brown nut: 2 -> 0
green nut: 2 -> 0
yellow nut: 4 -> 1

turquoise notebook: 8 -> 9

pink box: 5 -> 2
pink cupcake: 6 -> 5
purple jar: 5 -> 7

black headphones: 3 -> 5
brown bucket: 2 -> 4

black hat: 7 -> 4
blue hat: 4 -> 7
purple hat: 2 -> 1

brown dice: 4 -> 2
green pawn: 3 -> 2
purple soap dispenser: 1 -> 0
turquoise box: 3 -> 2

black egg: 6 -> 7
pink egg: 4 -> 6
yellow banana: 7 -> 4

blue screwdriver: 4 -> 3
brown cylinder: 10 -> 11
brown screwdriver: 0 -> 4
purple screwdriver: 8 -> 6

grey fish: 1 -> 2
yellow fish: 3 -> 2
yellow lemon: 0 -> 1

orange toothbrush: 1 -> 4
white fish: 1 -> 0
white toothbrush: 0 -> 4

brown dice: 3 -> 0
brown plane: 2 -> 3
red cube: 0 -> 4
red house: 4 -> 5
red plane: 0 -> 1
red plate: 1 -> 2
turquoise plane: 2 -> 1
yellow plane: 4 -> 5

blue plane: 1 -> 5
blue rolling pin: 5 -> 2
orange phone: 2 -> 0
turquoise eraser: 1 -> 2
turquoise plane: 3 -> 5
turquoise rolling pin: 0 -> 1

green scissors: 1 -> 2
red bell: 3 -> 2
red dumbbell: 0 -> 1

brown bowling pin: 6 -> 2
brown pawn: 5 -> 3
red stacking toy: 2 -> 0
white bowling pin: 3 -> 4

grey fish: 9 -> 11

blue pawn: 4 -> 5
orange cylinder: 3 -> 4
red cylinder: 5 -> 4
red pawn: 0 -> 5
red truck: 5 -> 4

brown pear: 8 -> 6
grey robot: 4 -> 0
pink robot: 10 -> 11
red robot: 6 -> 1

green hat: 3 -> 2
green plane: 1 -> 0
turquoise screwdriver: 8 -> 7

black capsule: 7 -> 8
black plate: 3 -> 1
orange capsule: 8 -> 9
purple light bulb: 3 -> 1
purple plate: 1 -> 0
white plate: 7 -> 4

================

▶ _Exercise goal_
Please restate, word for word, the lines of the entries that run from the first line through the one holding "red robot: 6 -> 1", and add nothing.

▶ _Exercise answer_
brown nut: 2 -> 0
green nut: 2 -> 0
yellow nut: 4 -> 1

turquoise notebook: 8 -> 9

pink box: 5 -> 2
pink cupcake: 6 -> 5
purple jar: 5 -> 7

black headphones: 3 -> 5
brown bucket: 2 -> 4

black hat: 7 -> 4
blue hat: 4 -> 7
purple hat: 2 -> 1

brown dice: 4 -> 2
green pawn: 3 -> 2
purple soap dispenser: 1 -> 0
turquoise box: 3 -> 2

black egg: 6 -> 7
pink egg: 4 -> 6
yellow banana: 7 -> 4

blue screwdriver: 4 -> 3
brown cylinder: 10 -> 11
brown screwdriver: 0 -> 4
purple screwdriver: 8 -> 6

grey fish: 1 -> 2
yellow fish: 3 -> 2
yellow lemon: 0 -> 1

orange toothbrush: 1 -> 4
white fish: 1 -> 0
white toothbrush: 0 -> 4

brown dice: 3 -> 0
brown plane: 2 -> 3
red cube: 0 -> 4
red house: 4 -> 5
red plane: 0 -> 1
red plate: 1 -> 2
turquoise plane: 2 -> 1
yellow plane: 4 -> 5

blue plane: 1 -> 5
blue rolling pin: 5 -> 2
orange phone: 2 -> 0
turquoise eraser: 1 -> 2
turquoise plane: 3 -> 5
turquoise rolling pin: 0 -> 1

green scissors: 1 -> 2
red bell: 3 -> 2
red dumbbell: 0 -> 1

brown bowling pin: 6 -> 2
brown pawn: 5 -> 3
red stacking toy: 2 -> 0
white bowling pin: 3 -> 4

grey fish: 9 -> 11

blue pawn: 4 -> 5
orange cylinder: 3 -> 4
red cylinder: 5 -> 4
red pawn: 0 -> 5
red truck: 5 -> 4

brown pear: 8 -> 6
grey robot: 4 -> 0
pink robot: 10 -> 11
red robot: 6 -> 1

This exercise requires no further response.